◆ **Work instructions**:
Among the records that follow, find the line with "R15: 47 (GND, W30) -> none" and the line with "L2: 6.8uH (W9, W28) -> none". Set down those lines and all lines between them exactly, without adding anything.

[Records from a collection]

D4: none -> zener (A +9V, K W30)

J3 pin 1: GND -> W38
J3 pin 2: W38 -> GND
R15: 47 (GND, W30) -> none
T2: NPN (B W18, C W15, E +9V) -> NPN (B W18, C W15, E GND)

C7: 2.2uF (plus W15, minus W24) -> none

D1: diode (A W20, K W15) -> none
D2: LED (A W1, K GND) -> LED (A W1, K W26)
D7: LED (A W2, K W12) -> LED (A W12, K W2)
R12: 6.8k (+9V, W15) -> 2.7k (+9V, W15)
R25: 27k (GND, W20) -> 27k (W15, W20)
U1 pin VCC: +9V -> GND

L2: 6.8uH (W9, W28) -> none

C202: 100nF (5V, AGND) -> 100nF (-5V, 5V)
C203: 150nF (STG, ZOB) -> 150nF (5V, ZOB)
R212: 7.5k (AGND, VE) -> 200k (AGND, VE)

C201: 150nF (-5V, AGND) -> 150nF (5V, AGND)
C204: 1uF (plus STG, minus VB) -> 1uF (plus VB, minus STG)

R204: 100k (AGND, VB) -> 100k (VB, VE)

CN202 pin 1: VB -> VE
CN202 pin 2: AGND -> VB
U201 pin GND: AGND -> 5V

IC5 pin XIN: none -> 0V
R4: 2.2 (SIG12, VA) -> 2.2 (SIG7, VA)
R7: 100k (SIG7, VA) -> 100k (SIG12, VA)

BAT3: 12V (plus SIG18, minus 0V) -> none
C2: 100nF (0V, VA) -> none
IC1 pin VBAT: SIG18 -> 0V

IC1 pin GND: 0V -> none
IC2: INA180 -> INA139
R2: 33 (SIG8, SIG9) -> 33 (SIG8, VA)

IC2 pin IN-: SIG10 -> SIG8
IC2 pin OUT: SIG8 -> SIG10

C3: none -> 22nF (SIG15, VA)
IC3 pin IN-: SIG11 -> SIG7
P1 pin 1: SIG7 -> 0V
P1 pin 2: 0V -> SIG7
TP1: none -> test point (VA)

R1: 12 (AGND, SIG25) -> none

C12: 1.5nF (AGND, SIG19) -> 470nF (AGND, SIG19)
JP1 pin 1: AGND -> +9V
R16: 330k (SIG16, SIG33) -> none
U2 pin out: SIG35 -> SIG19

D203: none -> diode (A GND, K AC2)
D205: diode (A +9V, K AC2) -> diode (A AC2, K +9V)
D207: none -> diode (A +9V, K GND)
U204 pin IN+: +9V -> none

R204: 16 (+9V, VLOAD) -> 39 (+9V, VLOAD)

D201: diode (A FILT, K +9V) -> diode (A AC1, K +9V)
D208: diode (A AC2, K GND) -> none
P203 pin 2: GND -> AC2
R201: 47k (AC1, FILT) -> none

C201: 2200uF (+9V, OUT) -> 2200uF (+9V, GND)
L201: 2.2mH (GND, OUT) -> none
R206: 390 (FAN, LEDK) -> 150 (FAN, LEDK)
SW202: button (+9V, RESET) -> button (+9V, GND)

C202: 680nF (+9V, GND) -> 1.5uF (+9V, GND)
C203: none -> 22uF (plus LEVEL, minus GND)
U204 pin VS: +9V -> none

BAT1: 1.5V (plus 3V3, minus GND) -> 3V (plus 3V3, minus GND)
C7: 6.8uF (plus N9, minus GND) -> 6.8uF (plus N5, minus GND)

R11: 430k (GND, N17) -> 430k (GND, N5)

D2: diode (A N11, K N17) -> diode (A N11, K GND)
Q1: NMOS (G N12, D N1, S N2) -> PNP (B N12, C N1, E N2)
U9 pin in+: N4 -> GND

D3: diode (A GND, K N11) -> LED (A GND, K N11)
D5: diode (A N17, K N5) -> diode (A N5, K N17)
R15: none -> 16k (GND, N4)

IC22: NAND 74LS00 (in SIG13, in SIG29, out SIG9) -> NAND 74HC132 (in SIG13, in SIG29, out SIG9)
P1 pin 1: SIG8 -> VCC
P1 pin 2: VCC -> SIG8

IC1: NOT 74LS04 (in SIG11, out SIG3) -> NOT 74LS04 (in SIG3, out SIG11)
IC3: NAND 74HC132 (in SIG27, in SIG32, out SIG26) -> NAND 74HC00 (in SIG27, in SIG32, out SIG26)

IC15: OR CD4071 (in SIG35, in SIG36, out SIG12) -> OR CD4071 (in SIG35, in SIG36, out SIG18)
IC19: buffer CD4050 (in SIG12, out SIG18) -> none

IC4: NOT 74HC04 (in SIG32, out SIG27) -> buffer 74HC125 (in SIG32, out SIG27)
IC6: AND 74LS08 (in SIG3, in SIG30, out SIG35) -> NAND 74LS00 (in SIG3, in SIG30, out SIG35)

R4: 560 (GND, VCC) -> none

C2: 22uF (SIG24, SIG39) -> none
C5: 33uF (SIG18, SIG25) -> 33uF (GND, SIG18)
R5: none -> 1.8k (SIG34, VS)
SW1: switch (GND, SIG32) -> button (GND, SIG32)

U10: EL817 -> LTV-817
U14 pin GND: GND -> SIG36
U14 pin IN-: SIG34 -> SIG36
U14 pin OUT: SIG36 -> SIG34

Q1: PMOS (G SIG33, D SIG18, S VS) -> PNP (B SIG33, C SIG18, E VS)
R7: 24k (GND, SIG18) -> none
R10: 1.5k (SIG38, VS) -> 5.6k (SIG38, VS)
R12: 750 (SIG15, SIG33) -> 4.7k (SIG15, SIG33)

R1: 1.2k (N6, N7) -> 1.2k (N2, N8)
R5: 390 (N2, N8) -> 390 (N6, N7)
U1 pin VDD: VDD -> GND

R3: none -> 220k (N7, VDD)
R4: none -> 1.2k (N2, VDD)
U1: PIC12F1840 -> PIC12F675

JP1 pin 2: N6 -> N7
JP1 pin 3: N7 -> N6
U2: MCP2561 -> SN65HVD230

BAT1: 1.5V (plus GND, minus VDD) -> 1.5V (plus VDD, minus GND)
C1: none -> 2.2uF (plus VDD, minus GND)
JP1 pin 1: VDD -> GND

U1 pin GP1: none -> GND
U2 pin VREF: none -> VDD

◆ **Task output**:
R15: 47 (GND, W30) -> none
T2: NPN (B W18, C W15, E +9V) -> NPN (B W18, C W15, E GND)

C7: 2.2uF (plus W15, minus W24) -> none

D1: diode (A W20, K W15) -> none
D2: LED (A W1, K GND) -> LED (A W1, K W26)
D7: LED (A W2, K W12) -> LED (A W12, K W2)
R12: 6.8k (+9V, W15) -> 2.7k (+9V, W15)
R25: 27k (GND, W20) -> 27k (W15, W20)
U1 pin VCC: +9V -> GND

L2: 6.8uH (W9, W28) -> none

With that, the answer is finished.